Write out every line of the records below word for word, but leave the pictures out.

* BEGIN Exercise input *

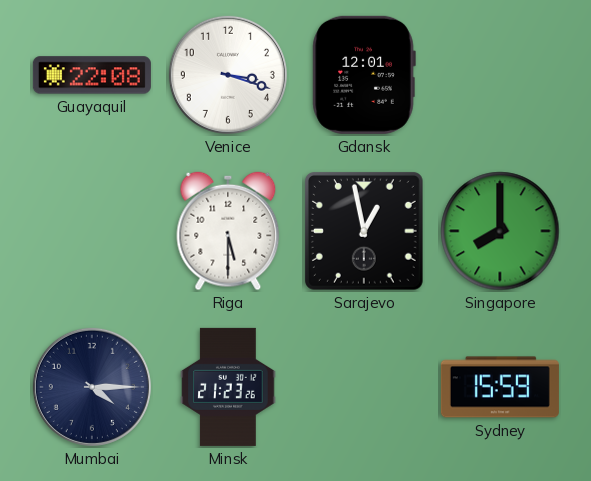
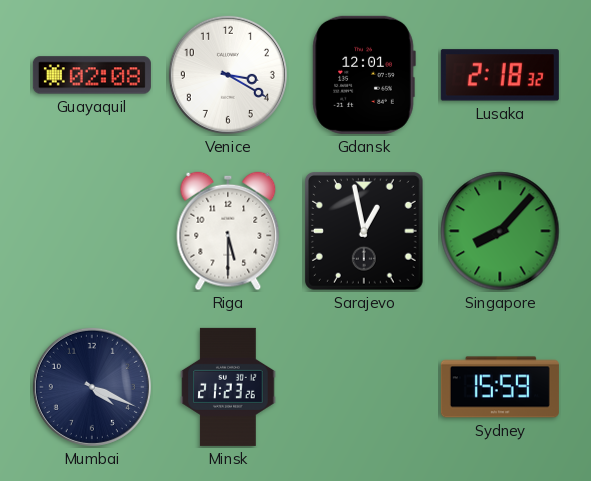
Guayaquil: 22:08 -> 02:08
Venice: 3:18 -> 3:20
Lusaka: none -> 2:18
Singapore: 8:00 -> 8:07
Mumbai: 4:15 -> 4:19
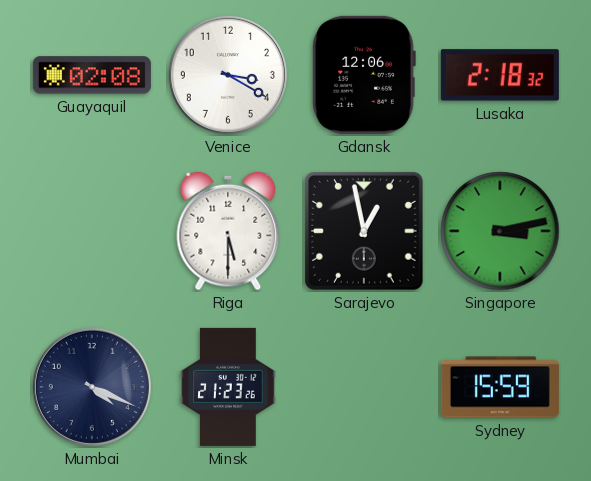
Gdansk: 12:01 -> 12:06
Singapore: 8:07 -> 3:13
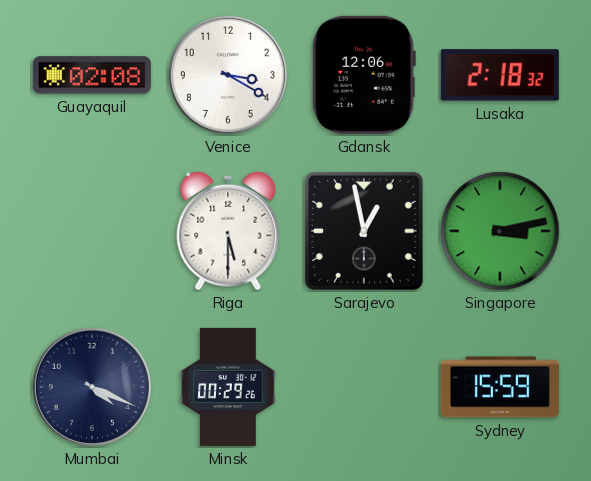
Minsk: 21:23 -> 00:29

* END Exercise input *

## Solution
Guayaquil: 22:08 -> 02:08
Venice: 3:18 -> 3:20
Lusaka: none -> 2:18
Singapore: 8:00 -> 8:07
Mumbai: 4:15 -> 4:19
Gdansk: 12:01 -> 12:06
Singapore: 8:07 -> 3:13
Minsk: 21:23 -> 00:29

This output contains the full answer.